- _Coordinate-based object records_
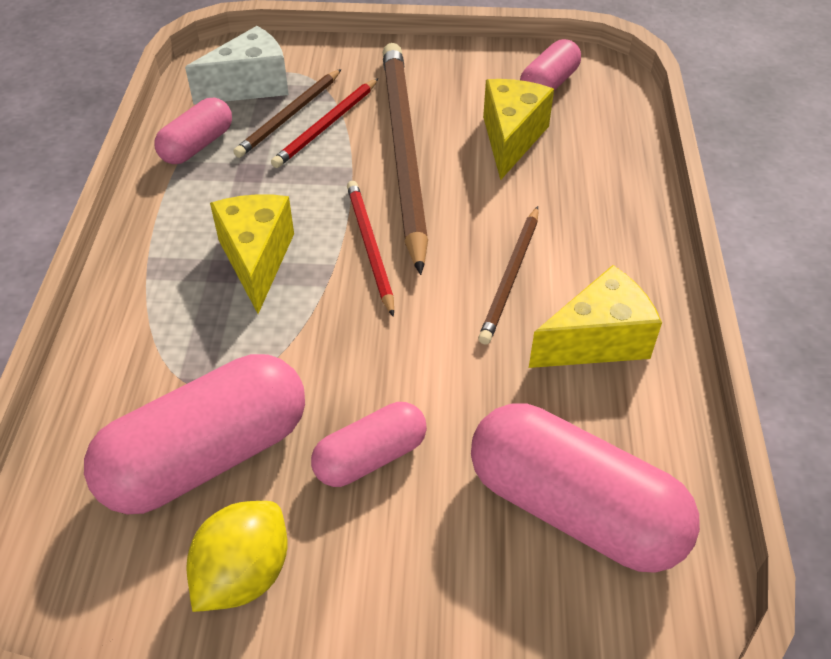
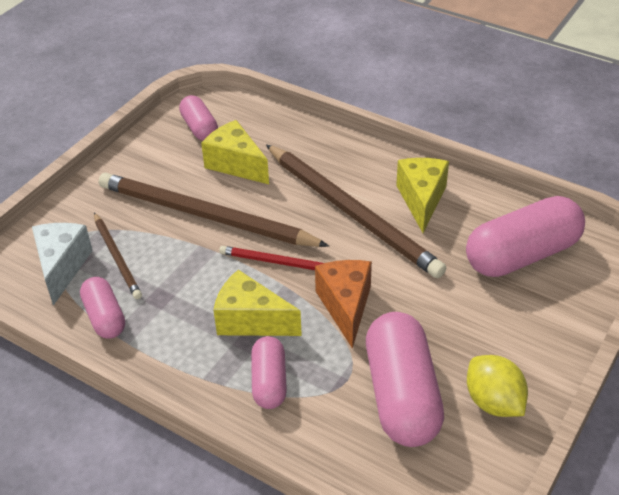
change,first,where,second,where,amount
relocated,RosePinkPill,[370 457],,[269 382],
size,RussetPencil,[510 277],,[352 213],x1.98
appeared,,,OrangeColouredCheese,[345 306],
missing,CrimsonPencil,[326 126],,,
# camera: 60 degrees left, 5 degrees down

---

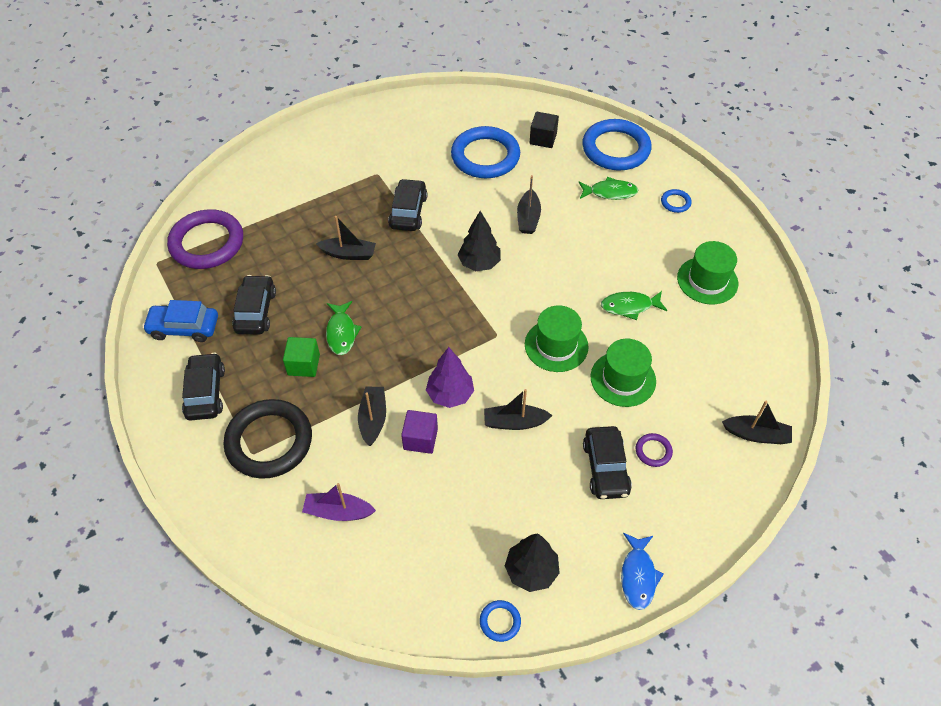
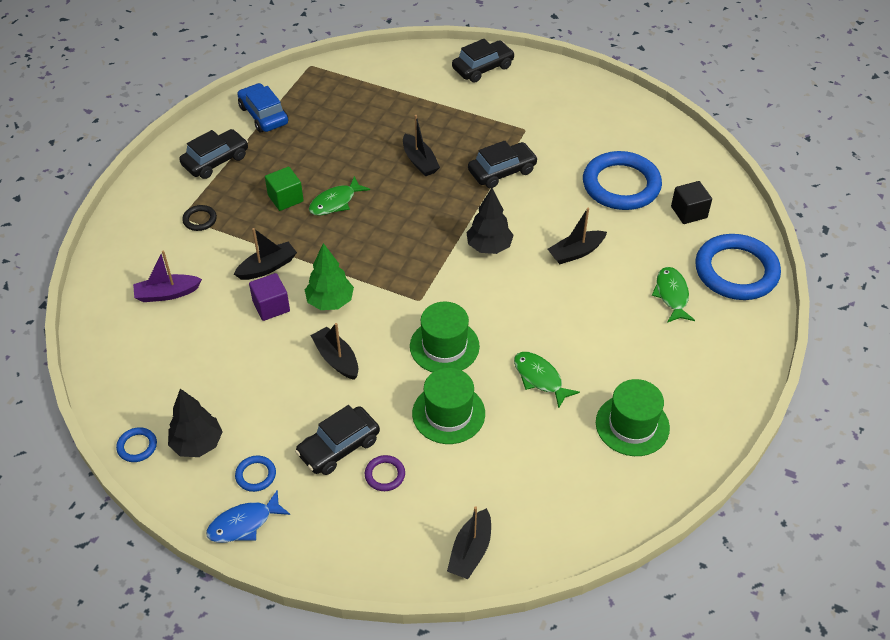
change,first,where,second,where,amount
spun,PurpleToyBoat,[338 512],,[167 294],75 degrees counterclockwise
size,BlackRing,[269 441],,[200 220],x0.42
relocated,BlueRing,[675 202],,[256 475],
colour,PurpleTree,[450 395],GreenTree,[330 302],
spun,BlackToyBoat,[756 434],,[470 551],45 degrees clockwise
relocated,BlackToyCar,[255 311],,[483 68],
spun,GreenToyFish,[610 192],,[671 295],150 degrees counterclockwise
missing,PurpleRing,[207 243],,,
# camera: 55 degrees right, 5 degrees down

- _TASK ITEM_
Sift through the entries and copy every line with "down".

- _FINISHED TASK_
# camera: 60 degrees left, 5 degrees down
# camera: 55 degrees right, 5 degrees down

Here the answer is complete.